• _Work required_: Every line below from the one containing "blue circle: (30, 135) -> (27, 139), moved" through the one containing "red star: (48, 108)" is to be printed exactly, with the pictures omitted.

• _Input records_:
☆ ☆ ☆

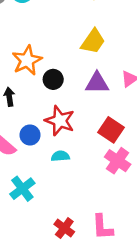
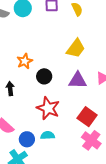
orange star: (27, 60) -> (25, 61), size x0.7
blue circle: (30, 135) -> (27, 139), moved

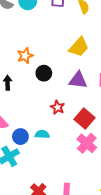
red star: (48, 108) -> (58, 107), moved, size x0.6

☆ ☆ ☆

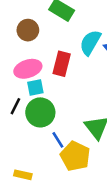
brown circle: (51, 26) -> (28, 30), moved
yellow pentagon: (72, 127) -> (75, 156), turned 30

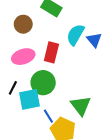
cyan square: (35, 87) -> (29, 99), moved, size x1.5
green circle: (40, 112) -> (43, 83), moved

☆ ☆ ☆

• _Answer to the exercise_:
blue circle: (30, 135) -> (27, 139), moved

red star: (48, 108) -> (58, 107), moved, size x0.6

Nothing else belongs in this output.